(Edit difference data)
════

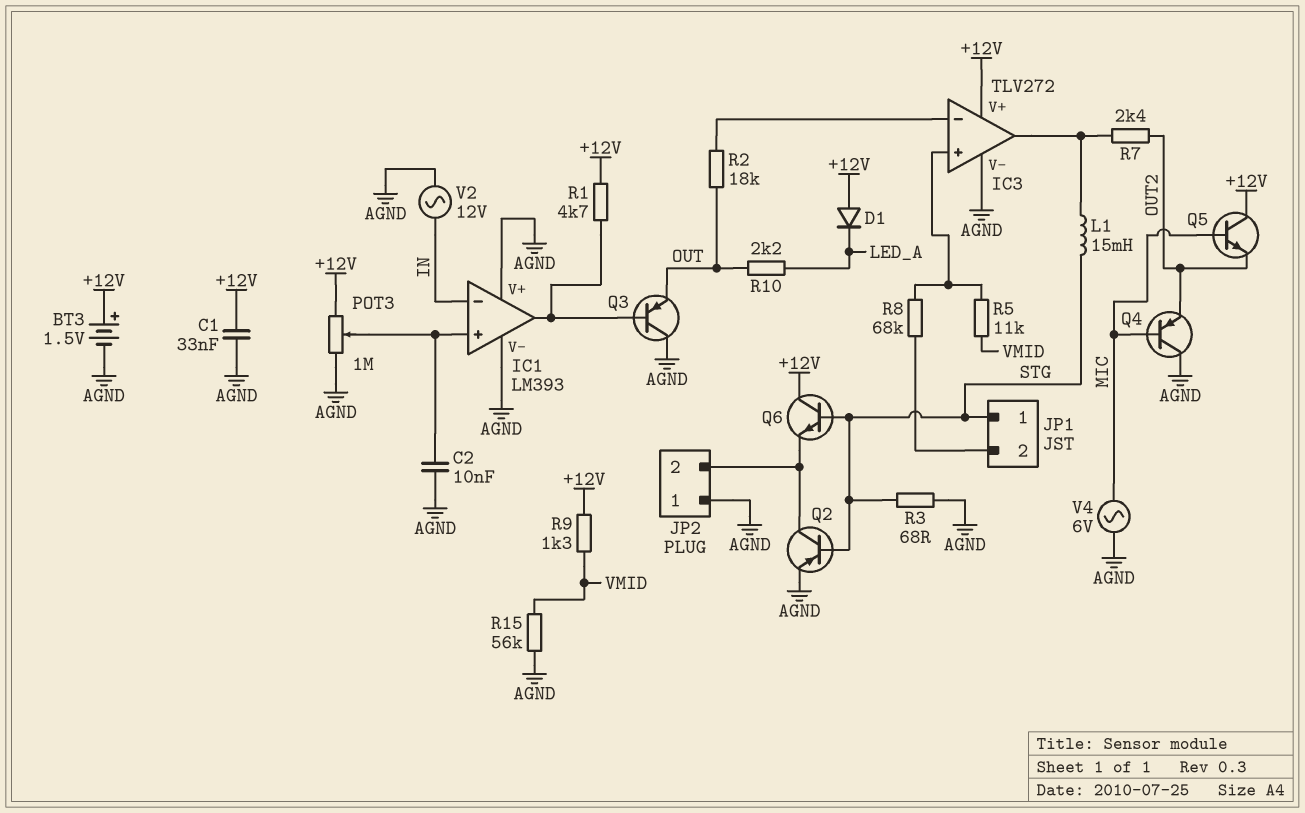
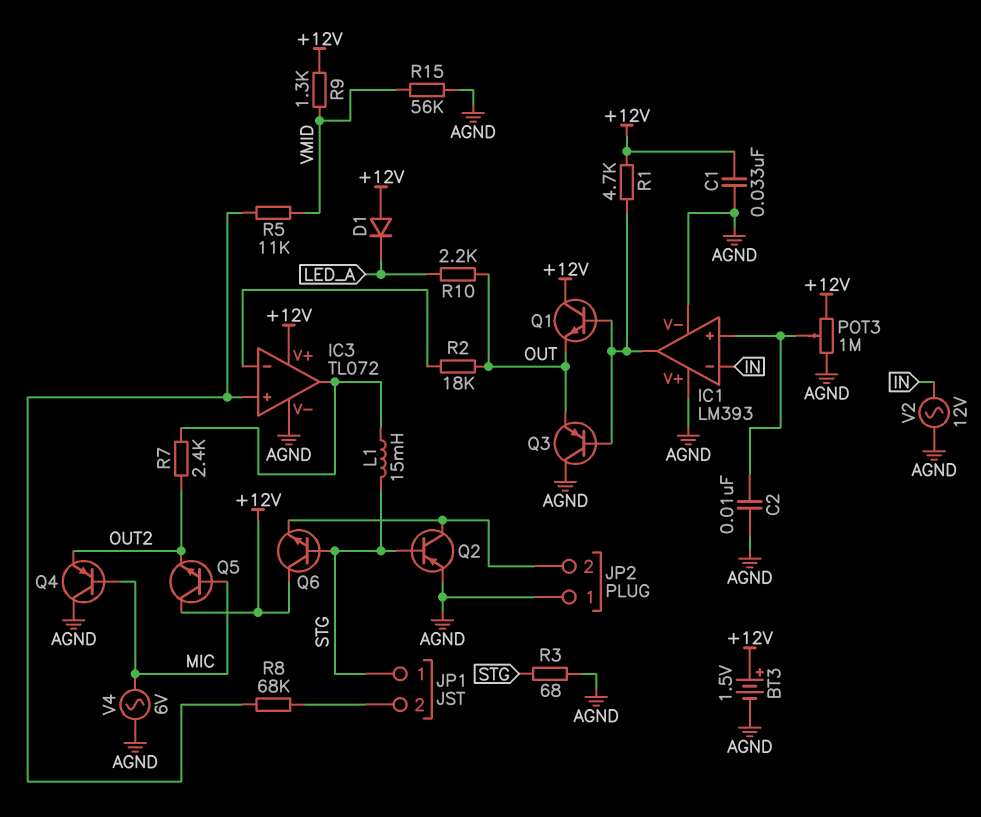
IC3: TLV272 -> TL072
Q1: none -> NPN (B IC1/out, C +12V, E OUT)

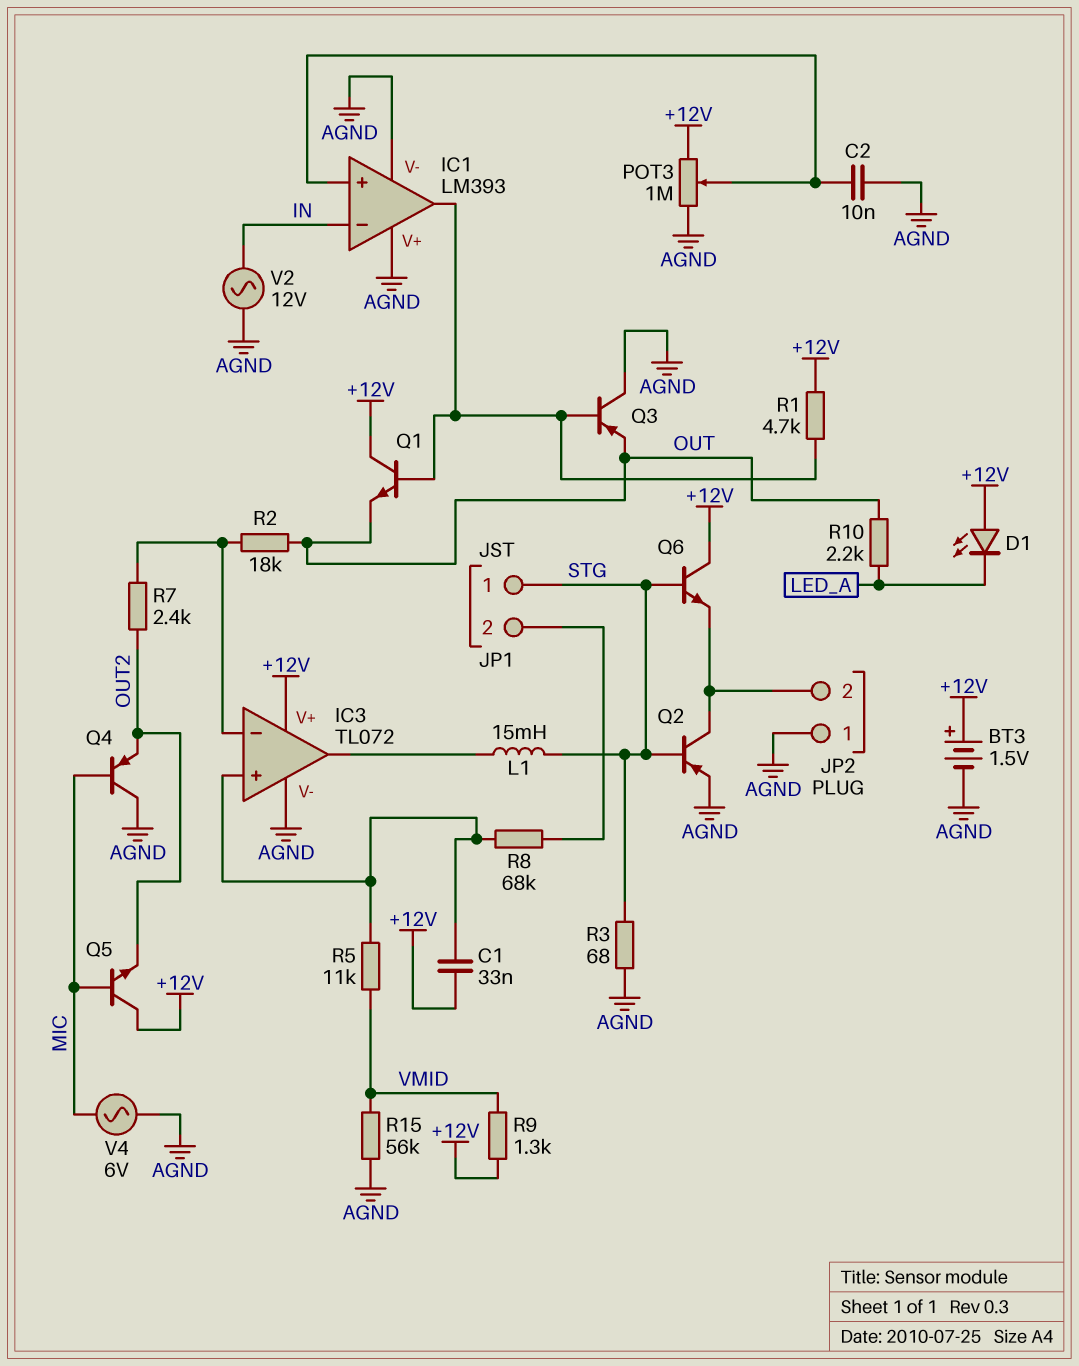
C1: 33nF (+12V, AGND) -> 33nF (+12V, IC3/in+)
D1: diode (A +12V, K LED_A) -> LED (A +12V, K LED_A)
R7: 2.4k (IC3/out, OUT2) -> 2.4k (IC3/in-, OUT2)

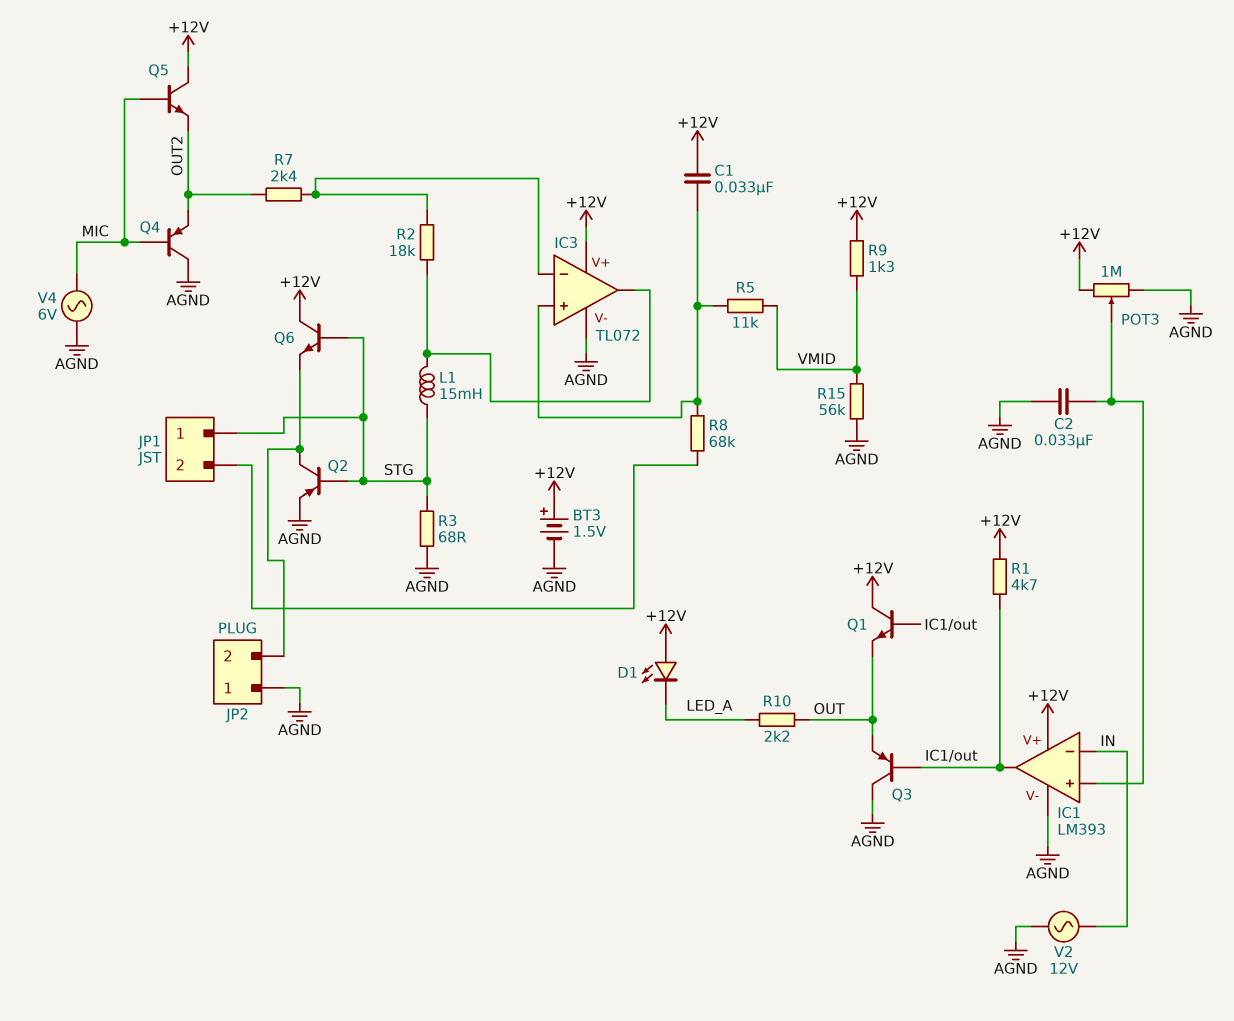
C2: 10nF (AGND, IC1/in+) -> 33nF (AGND, IC1/in+)
IC1 pin V+: AGND -> +12V
R2: 18k (IC3/in-, OUT) -> 18k (IC3/in-, IC3/out)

════

▶ GOAL OF THE EXERCISE: Would you please retype all the data exactly? Leave out whatever pictures it holds.

▶ YOUR SOLUTION:
IC3: TLV272 -> TL072
Q1: none -> NPN (B IC1/out, C +12V, E OUT)

C1: 33nF (+12V, AGND) -> 33nF (+12V, IC3/in+)
D1: diode (A +12V, K LED_A) -> LED (A +12V, K LED_A)
R7: 2.4k (IC3/out, OUT2) -> 2.4k (IC3/in-, OUT2)

C2: 10nF (AGND, IC1/in+) -> 33nF (AGND, IC1/in+)
IC1 pin V+: AGND -> +12V
R2: 18k (IC3/in-, OUT) -> 18k (IC3/in-, IC3/out)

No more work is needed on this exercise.